● WHAT TO DO
Could you repeat the records below exactly, leaving the pictures out?

[Edit difference data]
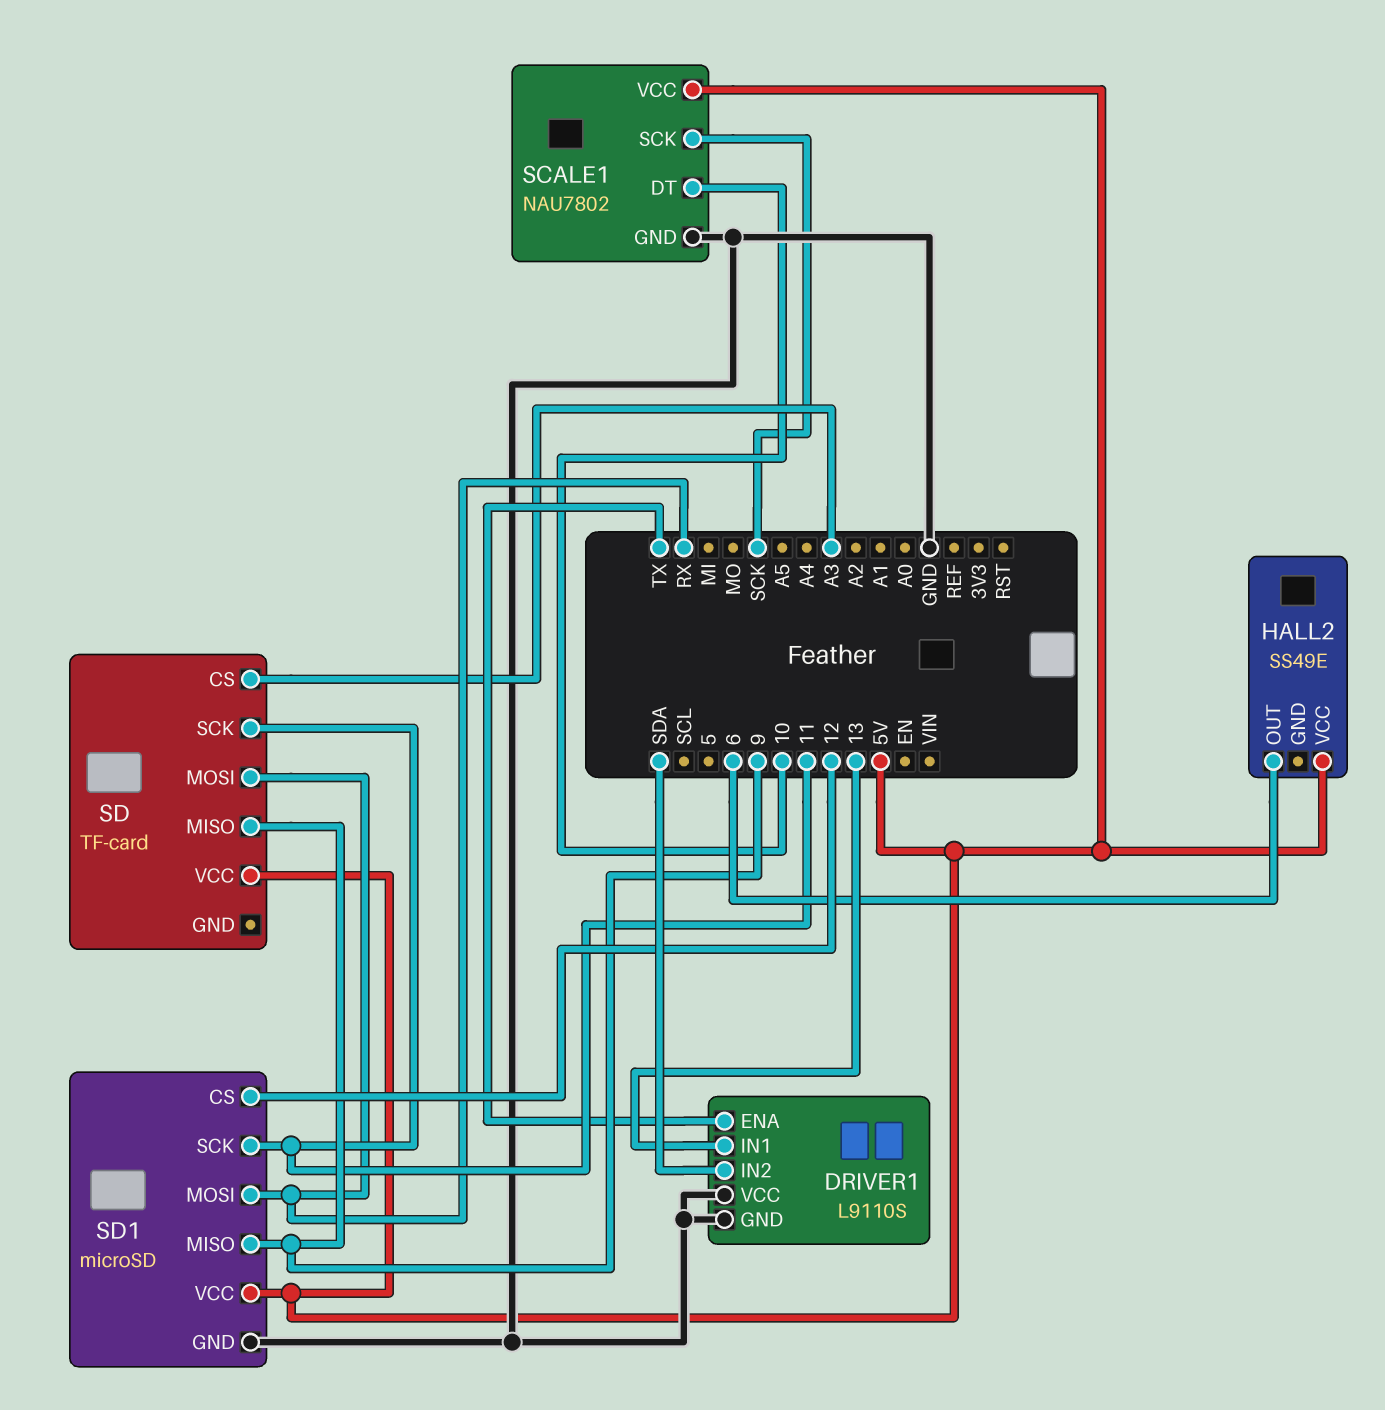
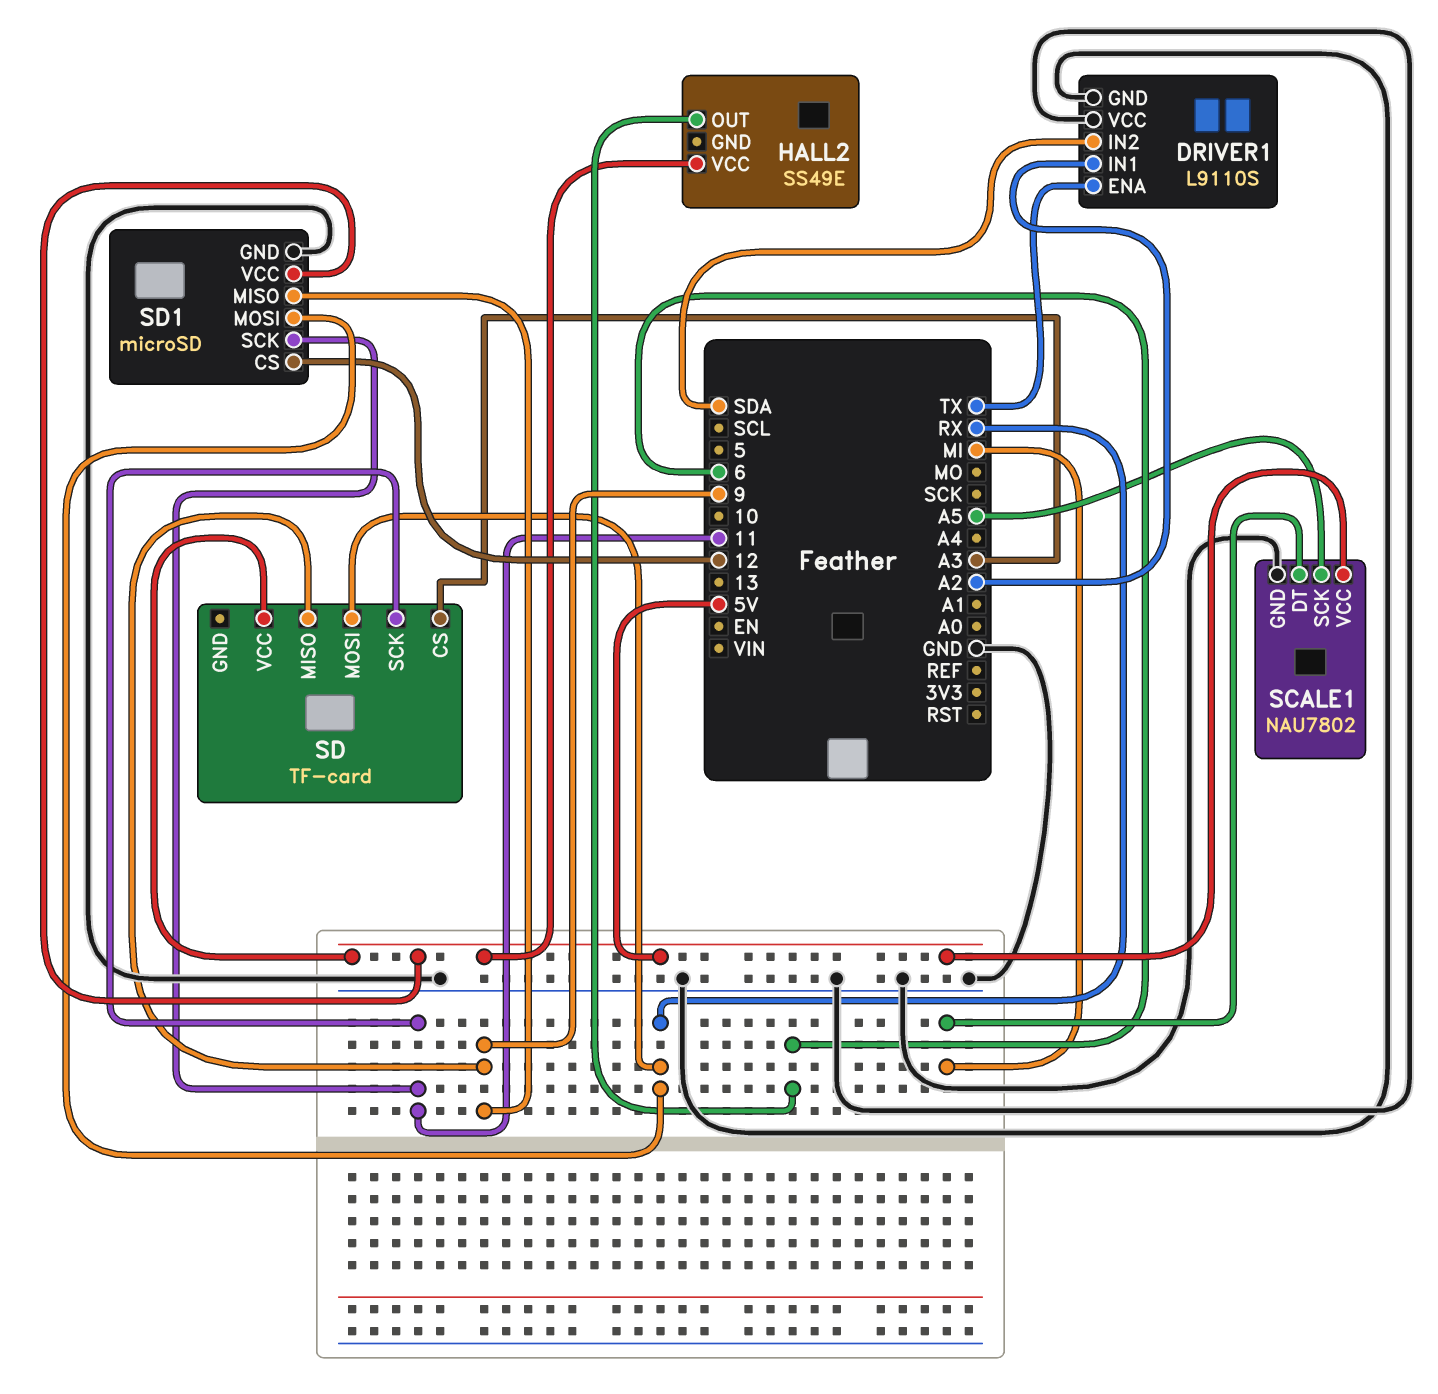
DRIVER1 pin IN1: 13 -> A2
SCALE1 pin DT: 10 -> MI
SCALE1 pin SCK: SCK -> A5

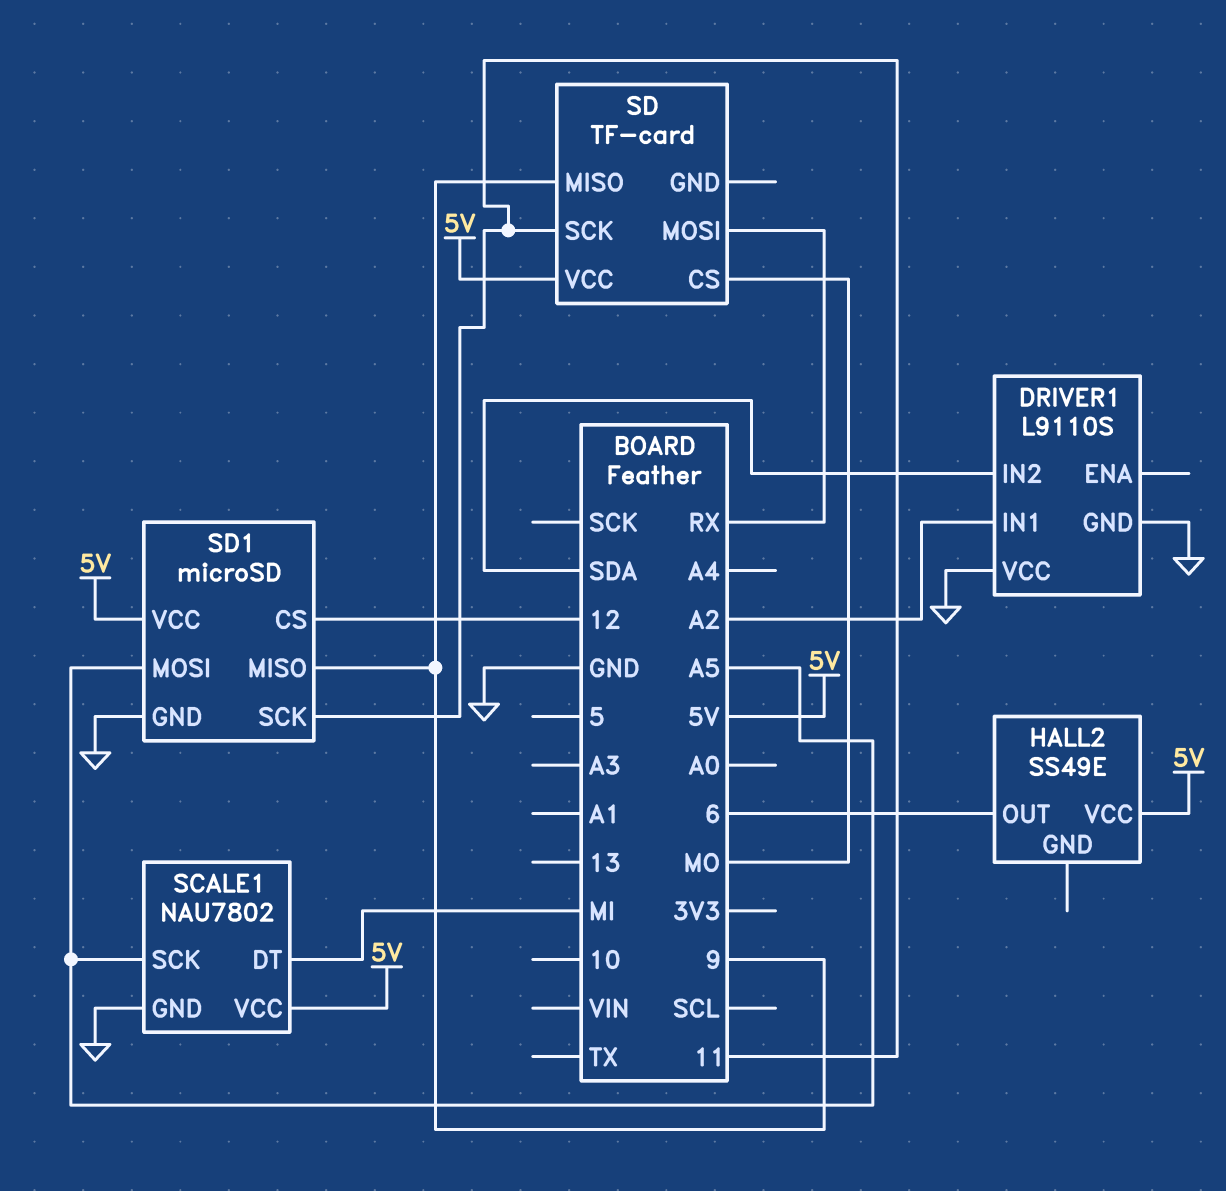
DRIVER1 pin ENA: TX -> none
SD pin CS: A3 -> MO
SD1 pin MOSI: RX -> A5

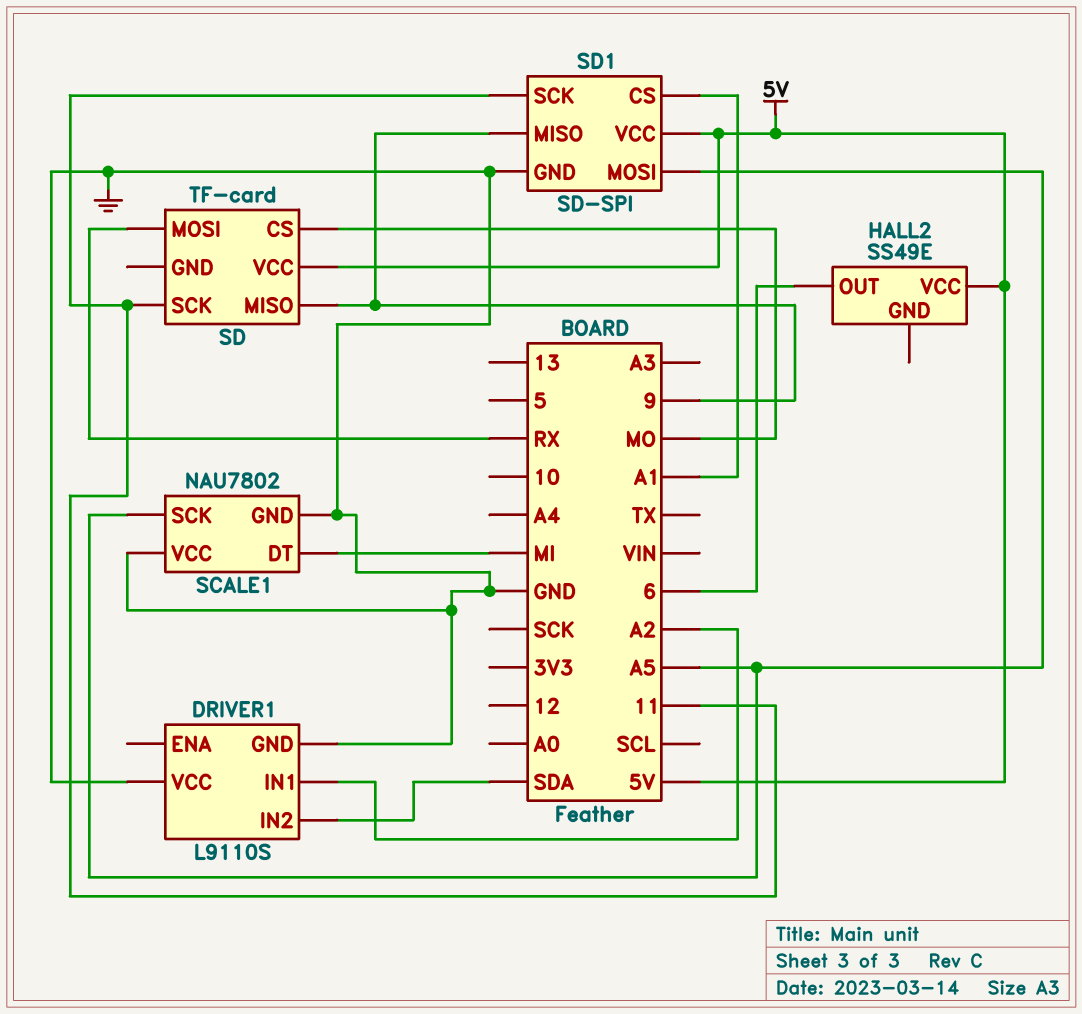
SCALE1 pin VCC: 5V -> GND
SD1: microSD -> SD-SPI
SD1 pin CS: 12 -> A1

● ANSWER TO THIS EXERCISE
DRIVER1 pin IN1: 13 -> A2
SCALE1 pin DT: 10 -> MI
SCALE1 pin SCK: SCK -> A5

DRIVER1 pin ENA: TX -> none
SD pin CS: A3 -> MO
SD1 pin MOSI: RX -> A5

SCALE1 pin VCC: 5V -> GND
SD1: microSD -> SD-SPI
SD1 pin CS: 12 -> A1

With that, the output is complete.